# THE EXERCISE
Could you put the listing, from the line containing "weirs (529, 440)" through the last line of the listing (both included), into a Markdown table with the columns Row and Listing line, leaving out blank lines?

# DATA FOR PROCESSING
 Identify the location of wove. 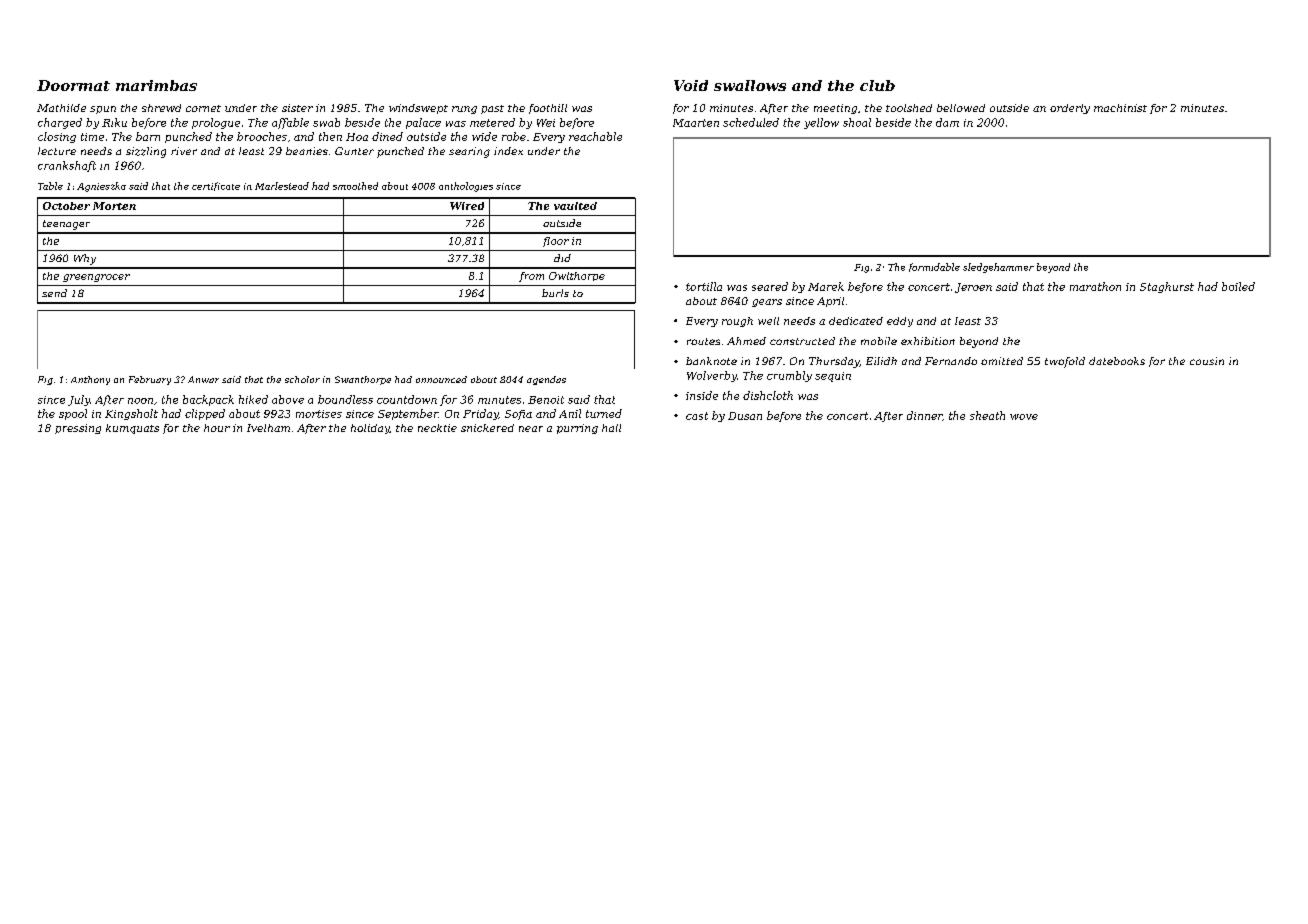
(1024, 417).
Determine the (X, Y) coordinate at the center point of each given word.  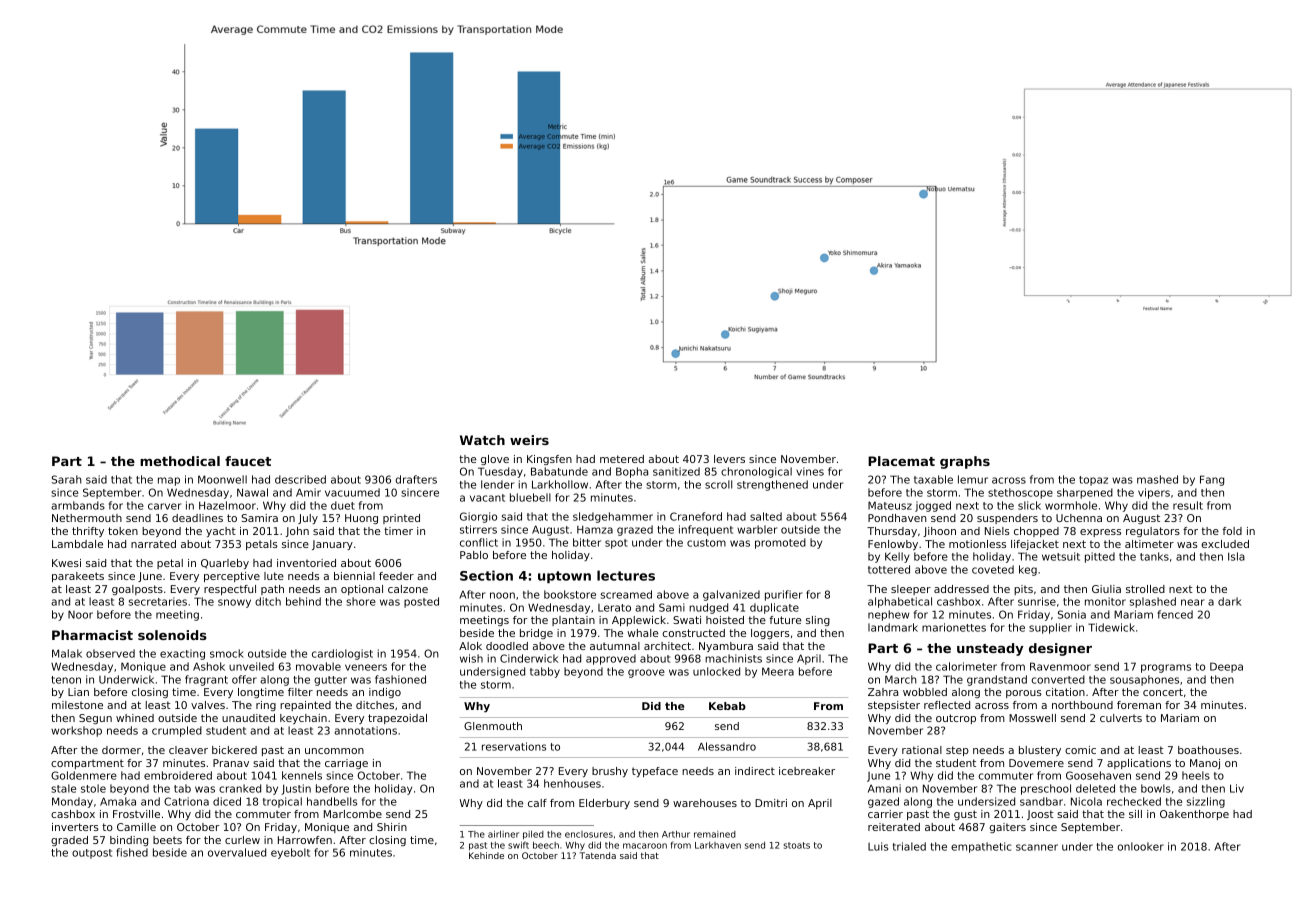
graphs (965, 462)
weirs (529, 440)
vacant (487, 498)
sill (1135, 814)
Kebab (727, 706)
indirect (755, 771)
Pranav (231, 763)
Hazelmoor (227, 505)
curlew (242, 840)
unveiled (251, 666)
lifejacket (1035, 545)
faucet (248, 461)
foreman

# ANSWER TO THIS TASK
| Row | Listing line |
|---|---|
| 1 | weirs (529, 440) |
| 2 | vacant (487, 498) |
| 3 | sill (1135, 814) |
| 4 | Kebab (727, 706) |
| 5 | indirect (755, 771) |
| 6 | Pranav (231, 763) |
| 7 | Hazelmoor (227, 505) |
| 8 | curlew (242, 840) |
| 9 | unveiled (251, 666) |
| 10 | lifejacket (1035, 545) |
| 11 | faucet (248, 461) |
| 12 | foreman |